Object change descriptions:
────────────────
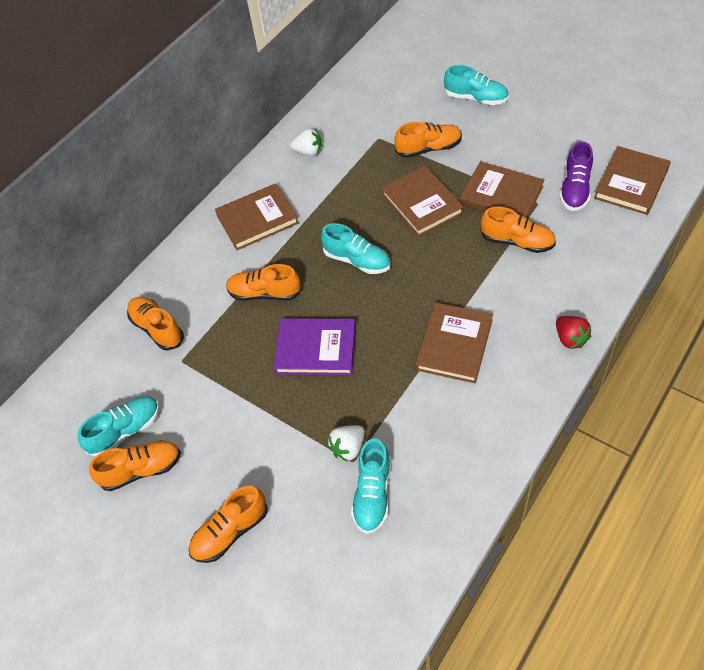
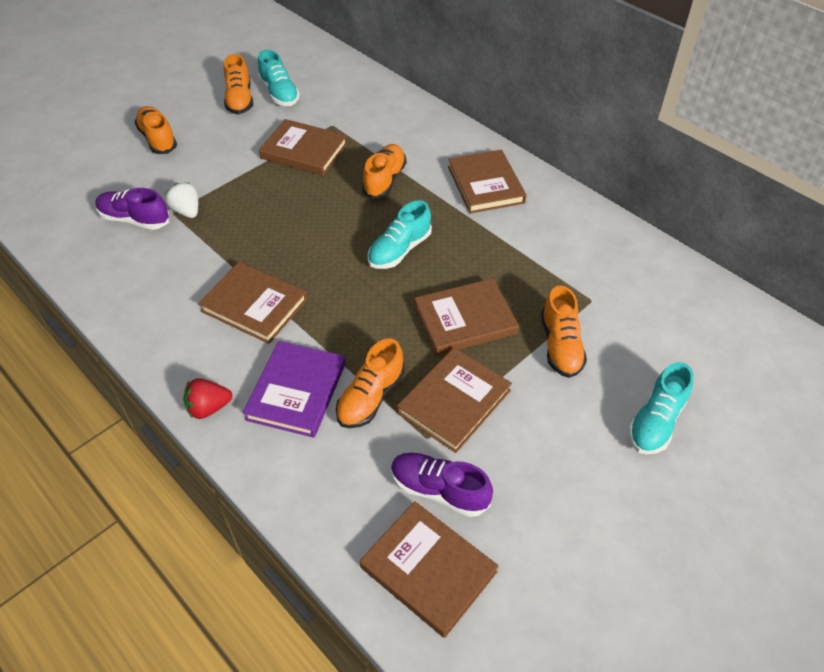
camera: 95 degrees right, 5 degrees down
(157, 329) = (373, 114): orange shoe -> none
(230, 373) = (304, 151): none -> brown book
(308, 152) = (580, 235): white strawberry -> none
(316, 349) = (302, 205): purple book -> purple book (296, 391)
(373, 494) = (135, 219): turquoise shoe -> purple shoe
────────────────
WORK REQUEST:
Print the line containing "(157, 329) = (373, 114): orange shoe -> none" and every line after it to the end of the records above, exactly as written, and nothing else.

REPLY:
(157, 329) = (373, 114): orange shoe -> none
(230, 373) = (304, 151): none -> brown book
(308, 152) = (580, 235): white strawberry -> none
(316, 349) = (302, 205): purple book -> purple book (296, 391)
(373, 494) = (135, 219): turquoise shoe -> purple shoe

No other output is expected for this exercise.